▶ **Material shown**:
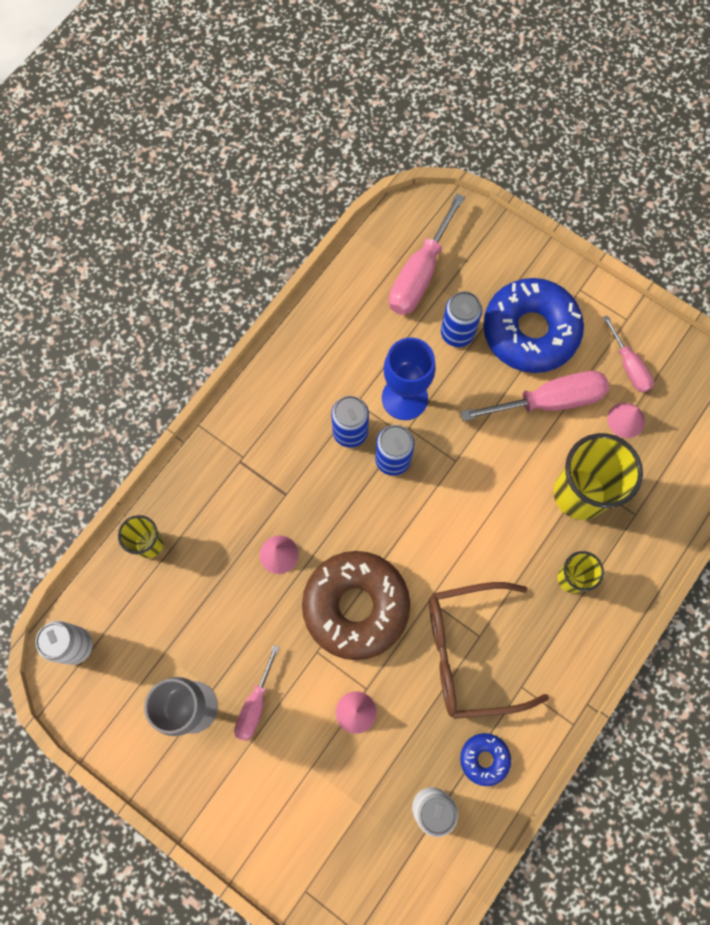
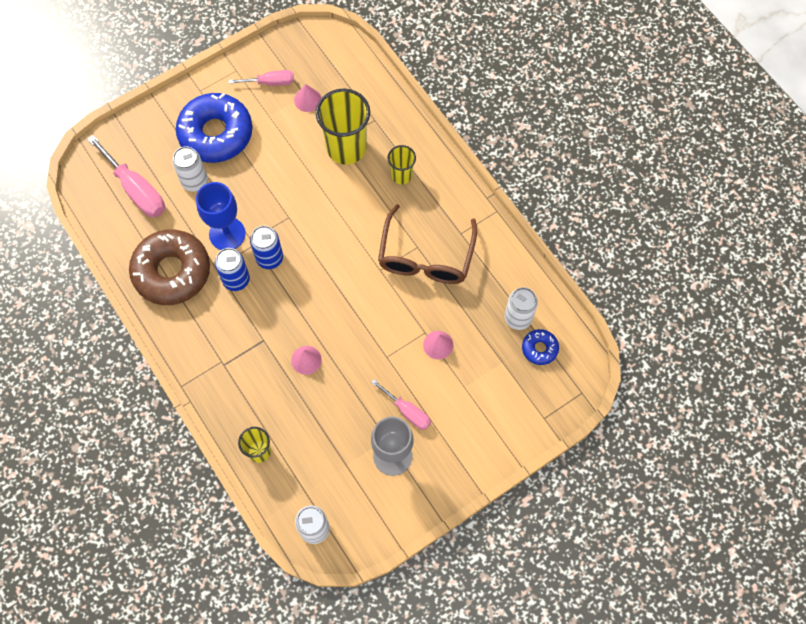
camera: 70 degrees left, 5 degrees down
(356, 606) = (365, 320): brown donut -> brown donut (172, 271)
(457, 333) = (194, 181): blue can -> white can
(484, 759) = (499, 273): blue donut -> blue donut (539, 348)
(549, 401) = (273, 141): pink screwdriver -> none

▶ **Problem requirements**: Please return a copy of each line in the entries that has the string "donut".

▶ **Written answer**:
(356, 606) = (365, 320): brown donut -> brown donut (172, 271)
(484, 759) = (499, 273): blue donut -> blue donut (539, 348)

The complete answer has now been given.